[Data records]
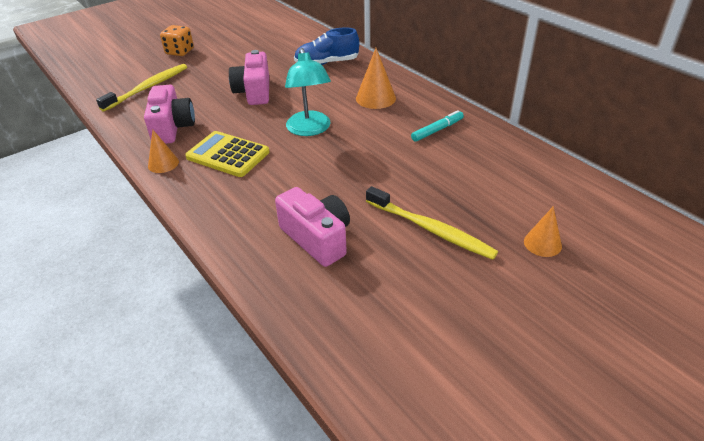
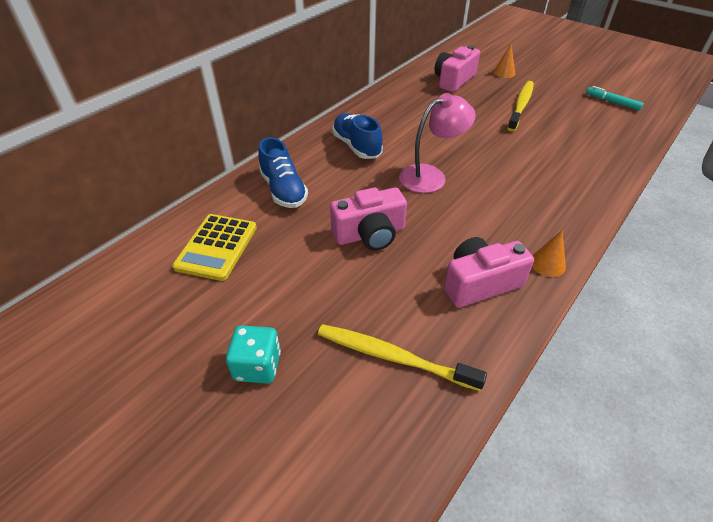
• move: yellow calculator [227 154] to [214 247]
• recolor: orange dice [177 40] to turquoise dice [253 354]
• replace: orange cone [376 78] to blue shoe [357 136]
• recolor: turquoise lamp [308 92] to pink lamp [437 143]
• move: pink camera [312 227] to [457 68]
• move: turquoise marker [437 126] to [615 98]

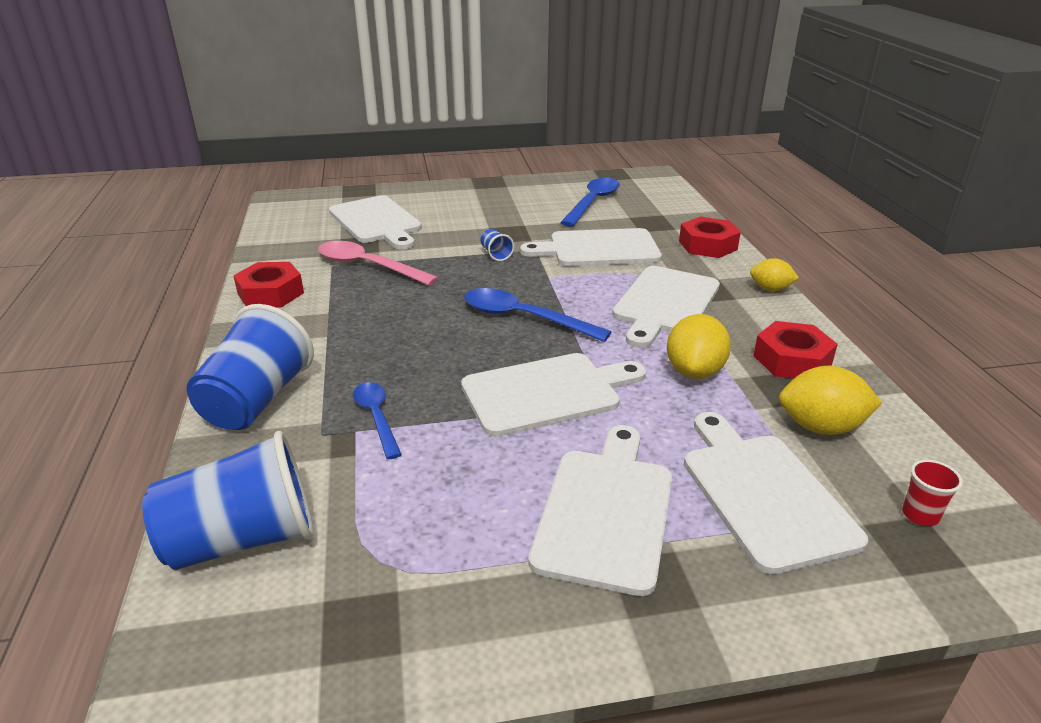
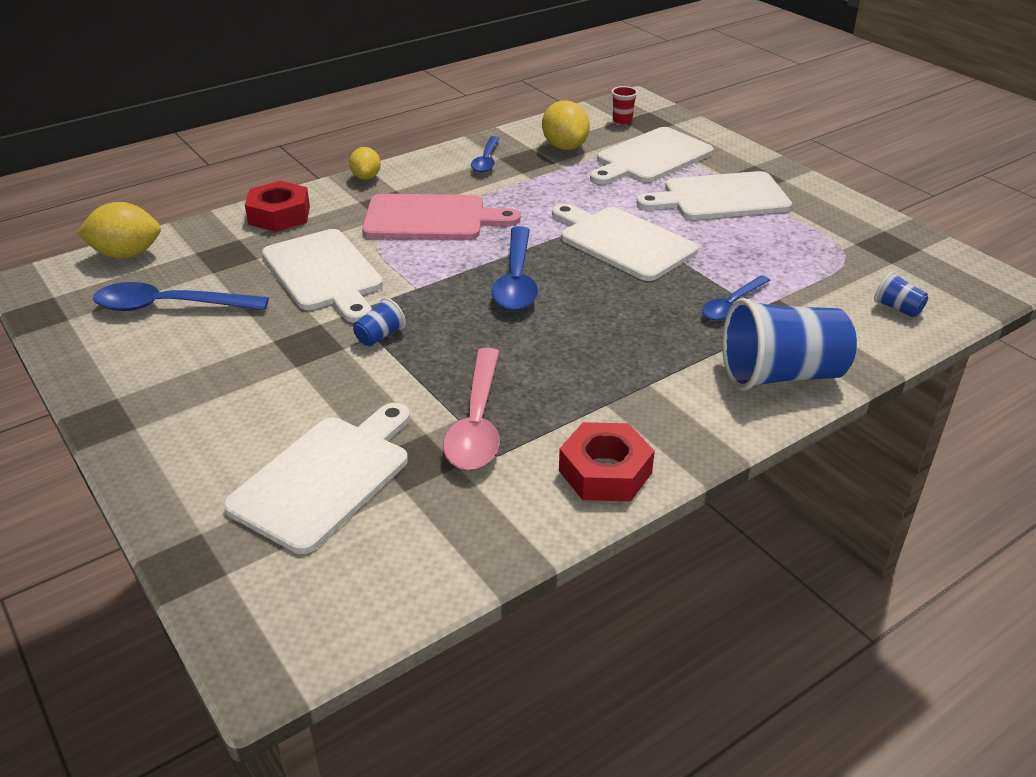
• move: yellow lemon [699 346] to [119 230]
• recolor: white cutting board [666 307] to pink cutting board [441 216]
• replace: red nut [795 350] to blue spoon [485 154]
• resize: blue cup [227 500] = [901 294] x0.43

# Exercise details:
Whichever lines of the records above hold the word "blue" should all be copied out.

# Result:
• replace: orange cone [376 78] to blue shoe [357 136]
• replace: red nut [795 350] to blue spoon [485 154]
• resize: blue cup [227 500] = [901 294] x0.43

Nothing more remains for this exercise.